AIM OF THE TASK = Write out the full listing again. Make no alterations.

DATA FOR THIS EXERCISE =
========
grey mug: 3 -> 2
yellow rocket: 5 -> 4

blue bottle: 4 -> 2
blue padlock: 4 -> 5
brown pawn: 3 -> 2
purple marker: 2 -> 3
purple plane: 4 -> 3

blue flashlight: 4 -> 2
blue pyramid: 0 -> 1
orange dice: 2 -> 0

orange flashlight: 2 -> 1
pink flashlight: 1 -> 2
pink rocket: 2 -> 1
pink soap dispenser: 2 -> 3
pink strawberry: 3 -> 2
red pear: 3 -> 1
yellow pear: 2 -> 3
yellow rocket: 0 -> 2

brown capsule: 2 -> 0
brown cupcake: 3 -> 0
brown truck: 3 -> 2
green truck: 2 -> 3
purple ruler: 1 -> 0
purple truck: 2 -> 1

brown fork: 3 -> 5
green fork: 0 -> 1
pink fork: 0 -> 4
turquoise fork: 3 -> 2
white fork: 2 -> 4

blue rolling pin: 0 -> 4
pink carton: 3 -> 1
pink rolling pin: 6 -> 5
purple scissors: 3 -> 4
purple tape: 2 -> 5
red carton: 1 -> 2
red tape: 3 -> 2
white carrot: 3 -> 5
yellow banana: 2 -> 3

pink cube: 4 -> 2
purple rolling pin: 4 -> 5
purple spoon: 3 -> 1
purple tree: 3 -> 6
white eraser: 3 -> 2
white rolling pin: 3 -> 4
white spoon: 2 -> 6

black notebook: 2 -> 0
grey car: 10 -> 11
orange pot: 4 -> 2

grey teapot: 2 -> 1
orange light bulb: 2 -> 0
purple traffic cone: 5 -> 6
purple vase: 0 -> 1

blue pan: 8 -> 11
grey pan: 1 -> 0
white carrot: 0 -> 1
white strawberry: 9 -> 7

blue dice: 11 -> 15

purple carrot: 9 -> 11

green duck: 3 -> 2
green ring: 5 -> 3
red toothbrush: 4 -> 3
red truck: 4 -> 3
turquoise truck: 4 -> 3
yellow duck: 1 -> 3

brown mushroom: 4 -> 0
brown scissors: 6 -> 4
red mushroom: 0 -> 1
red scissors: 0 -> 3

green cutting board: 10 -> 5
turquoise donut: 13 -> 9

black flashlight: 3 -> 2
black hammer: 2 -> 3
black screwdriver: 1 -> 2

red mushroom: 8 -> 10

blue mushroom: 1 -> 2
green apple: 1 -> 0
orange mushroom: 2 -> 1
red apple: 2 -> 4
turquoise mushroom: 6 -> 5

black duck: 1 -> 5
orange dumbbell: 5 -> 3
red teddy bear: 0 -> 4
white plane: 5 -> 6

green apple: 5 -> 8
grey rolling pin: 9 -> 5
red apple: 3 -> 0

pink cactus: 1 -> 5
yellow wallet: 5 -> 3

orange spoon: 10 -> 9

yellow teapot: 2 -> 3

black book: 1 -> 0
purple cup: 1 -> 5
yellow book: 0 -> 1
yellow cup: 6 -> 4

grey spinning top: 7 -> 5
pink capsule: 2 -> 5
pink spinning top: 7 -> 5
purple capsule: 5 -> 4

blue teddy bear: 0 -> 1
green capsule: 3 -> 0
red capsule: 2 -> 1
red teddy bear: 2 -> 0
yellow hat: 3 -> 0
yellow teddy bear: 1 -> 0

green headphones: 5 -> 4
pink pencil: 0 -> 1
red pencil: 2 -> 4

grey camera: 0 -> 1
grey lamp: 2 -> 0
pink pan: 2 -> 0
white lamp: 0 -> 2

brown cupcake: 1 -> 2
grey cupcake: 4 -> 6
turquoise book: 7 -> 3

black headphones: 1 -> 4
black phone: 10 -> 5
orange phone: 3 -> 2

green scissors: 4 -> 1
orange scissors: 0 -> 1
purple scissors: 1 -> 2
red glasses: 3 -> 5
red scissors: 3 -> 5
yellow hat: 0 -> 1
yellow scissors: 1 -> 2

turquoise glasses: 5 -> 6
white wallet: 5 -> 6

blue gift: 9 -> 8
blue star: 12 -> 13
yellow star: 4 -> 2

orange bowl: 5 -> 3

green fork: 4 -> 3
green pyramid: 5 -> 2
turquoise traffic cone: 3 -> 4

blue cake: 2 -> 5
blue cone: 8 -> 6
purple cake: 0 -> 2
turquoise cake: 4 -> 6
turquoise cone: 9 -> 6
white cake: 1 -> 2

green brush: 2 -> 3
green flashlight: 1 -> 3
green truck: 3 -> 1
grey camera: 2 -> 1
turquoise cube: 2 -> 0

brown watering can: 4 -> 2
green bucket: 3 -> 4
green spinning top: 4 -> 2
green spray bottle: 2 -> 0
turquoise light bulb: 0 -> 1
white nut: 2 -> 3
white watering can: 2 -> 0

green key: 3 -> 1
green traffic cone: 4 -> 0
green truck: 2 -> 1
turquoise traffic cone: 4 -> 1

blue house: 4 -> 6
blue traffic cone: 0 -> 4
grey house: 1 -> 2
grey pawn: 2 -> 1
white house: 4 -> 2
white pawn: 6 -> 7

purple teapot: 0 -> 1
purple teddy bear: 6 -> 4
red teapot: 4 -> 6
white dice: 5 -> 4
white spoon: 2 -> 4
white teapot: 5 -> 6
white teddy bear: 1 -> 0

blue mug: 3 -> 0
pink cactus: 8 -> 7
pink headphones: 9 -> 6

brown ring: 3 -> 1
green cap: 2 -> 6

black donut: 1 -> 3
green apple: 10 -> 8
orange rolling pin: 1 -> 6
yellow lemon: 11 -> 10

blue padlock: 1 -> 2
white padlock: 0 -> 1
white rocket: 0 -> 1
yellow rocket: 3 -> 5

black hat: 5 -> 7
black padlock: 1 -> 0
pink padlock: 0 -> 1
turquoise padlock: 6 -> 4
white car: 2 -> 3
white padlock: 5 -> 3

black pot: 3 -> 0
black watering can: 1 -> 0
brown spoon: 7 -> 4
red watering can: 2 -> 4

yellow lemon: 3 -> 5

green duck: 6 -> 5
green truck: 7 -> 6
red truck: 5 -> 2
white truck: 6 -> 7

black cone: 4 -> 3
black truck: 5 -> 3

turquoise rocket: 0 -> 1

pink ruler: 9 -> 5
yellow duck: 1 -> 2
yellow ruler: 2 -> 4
========
YOUR SOLUTION =
grey mug: 3 -> 2
yellow rocket: 5 -> 4

blue bottle: 4 -> 2
blue padlock: 4 -> 5
brown pawn: 3 -> 2
purple marker: 2 -> 3
purple plane: 4 -> 3

blue flashlight: 4 -> 2
blue pyramid: 0 -> 1
orange dice: 2 -> 0

orange flashlight: 2 -> 1
pink flashlight: 1 -> 2
pink rocket: 2 -> 1
pink soap dispenser: 2 -> 3
pink strawberry: 3 -> 2
red pear: 3 -> 1
yellow pear: 2 -> 3
yellow rocket: 0 -> 2

brown capsule: 2 -> 0
brown cupcake: 3 -> 0
brown truck: 3 -> 2
green truck: 2 -> 3
purple ruler: 1 -> 0
purple truck: 2 -> 1

brown fork: 3 -> 5
green fork: 0 -> 1
pink fork: 0 -> 4
turquoise fork: 3 -> 2
white fork: 2 -> 4

blue rolling pin: 0 -> 4
pink carton: 3 -> 1
pink rolling pin: 6 -> 5
purple scissors: 3 -> 4
purple tape: 2 -> 5
red carton: 1 -> 2
red tape: 3 -> 2
white carrot: 3 -> 5
yellow banana: 2 -> 3

pink cube: 4 -> 2
purple rolling pin: 4 -> 5
purple spoon: 3 -> 1
purple tree: 3 -> 6
white eraser: 3 -> 2
white rolling pin: 3 -> 4
white spoon: 2 -> 6

black notebook: 2 -> 0
grey car: 10 -> 11
orange pot: 4 -> 2

grey teapot: 2 -> 1
orange light bulb: 2 -> 0
purple traffic cone: 5 -> 6
purple vase: 0 -> 1

blue pan: 8 -> 11
grey pan: 1 -> 0
white carrot: 0 -> 1
white strawberry: 9 -> 7

blue dice: 11 -> 15

purple carrot: 9 -> 11

green duck: 3 -> 2
green ring: 5 -> 3
red toothbrush: 4 -> 3
red truck: 4 -> 3
turquoise truck: 4 -> 3
yellow duck: 1 -> 3

brown mushroom: 4 -> 0
brown scissors: 6 -> 4
red mushroom: 0 -> 1
red scissors: 0 -> 3

green cutting board: 10 -> 5
turquoise donut: 13 -> 9

black flashlight: 3 -> 2
black hammer: 2 -> 3
black screwdriver: 1 -> 2

red mushroom: 8 -> 10

blue mushroom: 1 -> 2
green apple: 1 -> 0
orange mushroom: 2 -> 1
red apple: 2 -> 4
turquoise mushroom: 6 -> 5

black duck: 1 -> 5
orange dumbbell: 5 -> 3
red teddy bear: 0 -> 4
white plane: 5 -> 6

green apple: 5 -> 8
grey rolling pin: 9 -> 5
red apple: 3 -> 0

pink cactus: 1 -> 5
yellow wallet: 5 -> 3

orange spoon: 10 -> 9

yellow teapot: 2 -> 3

black book: 1 -> 0
purple cup: 1 -> 5
yellow book: 0 -> 1
yellow cup: 6 -> 4

grey spinning top: 7 -> 5
pink capsule: 2 -> 5
pink spinning top: 7 -> 5
purple capsule: 5 -> 4

blue teddy bear: 0 -> 1
green capsule: 3 -> 0
red capsule: 2 -> 1
red teddy bear: 2 -> 0
yellow hat: 3 -> 0
yellow teddy bear: 1 -> 0

green headphones: 5 -> 4
pink pencil: 0 -> 1
red pencil: 2 -> 4

grey camera: 0 -> 1
grey lamp: 2 -> 0
pink pan: 2 -> 0
white lamp: 0 -> 2

brown cupcake: 1 -> 2
grey cupcake: 4 -> 6
turquoise book: 7 -> 3

black headphones: 1 -> 4
black phone: 10 -> 5
orange phone: 3 -> 2

green scissors: 4 -> 1
orange scissors: 0 -> 1
purple scissors: 1 -> 2
red glasses: 3 -> 5
red scissors: 3 -> 5
yellow hat: 0 -> 1
yellow scissors: 1 -> 2

turquoise glasses: 5 -> 6
white wallet: 5 -> 6

blue gift: 9 -> 8
blue star: 12 -> 13
yellow star: 4 -> 2

orange bowl: 5 -> 3

green fork: 4 -> 3
green pyramid: 5 -> 2
turquoise traffic cone: 3 -> 4

blue cake: 2 -> 5
blue cone: 8 -> 6
purple cake: 0 -> 2
turquoise cake: 4 -> 6
turquoise cone: 9 -> 6
white cake: 1 -> 2

green brush: 2 -> 3
green flashlight: 1 -> 3
green truck: 3 -> 1
grey camera: 2 -> 1
turquoise cube: 2 -> 0

brown watering can: 4 -> 2
green bucket: 3 -> 4
green spinning top: 4 -> 2
green spray bottle: 2 -> 0
turquoise light bulb: 0 -> 1
white nut: 2 -> 3
white watering can: 2 -> 0

green key: 3 -> 1
green traffic cone: 4 -> 0
green truck: 2 -> 1
turquoise traffic cone: 4 -> 1

blue house: 4 -> 6
blue traffic cone: 0 -> 4
grey house: 1 -> 2
grey pawn: 2 -> 1
white house: 4 -> 2
white pawn: 6 -> 7

purple teapot: 0 -> 1
purple teddy bear: 6 -> 4
red teapot: 4 -> 6
white dice: 5 -> 4
white spoon: 2 -> 4
white teapot: 5 -> 6
white teddy bear: 1 -> 0

blue mug: 3 -> 0
pink cactus: 8 -> 7
pink headphones: 9 -> 6

brown ring: 3 -> 1
green cap: 2 -> 6

black donut: 1 -> 3
green apple: 10 -> 8
orange rolling pin: 1 -> 6
yellow lemon: 11 -> 10

blue padlock: 1 -> 2
white padlock: 0 -> 1
white rocket: 0 -> 1
yellow rocket: 3 -> 5

black hat: 5 -> 7
black padlock: 1 -> 0
pink padlock: 0 -> 1
turquoise padlock: 6 -> 4
white car: 2 -> 3
white padlock: 5 -> 3

black pot: 3 -> 0
black watering can: 1 -> 0
brown spoon: 7 -> 4
red watering can: 2 -> 4

yellow lemon: 3 -> 5

green duck: 6 -> 5
green truck: 7 -> 6
red truck: 5 -> 2
white truck: 6 -> 7

black cone: 4 -> 3
black truck: 5 -> 3

turquoise rocket: 0 -> 1

pink ruler: 9 -> 5
yellow duck: 1 -> 2
yellow ruler: 2 -> 4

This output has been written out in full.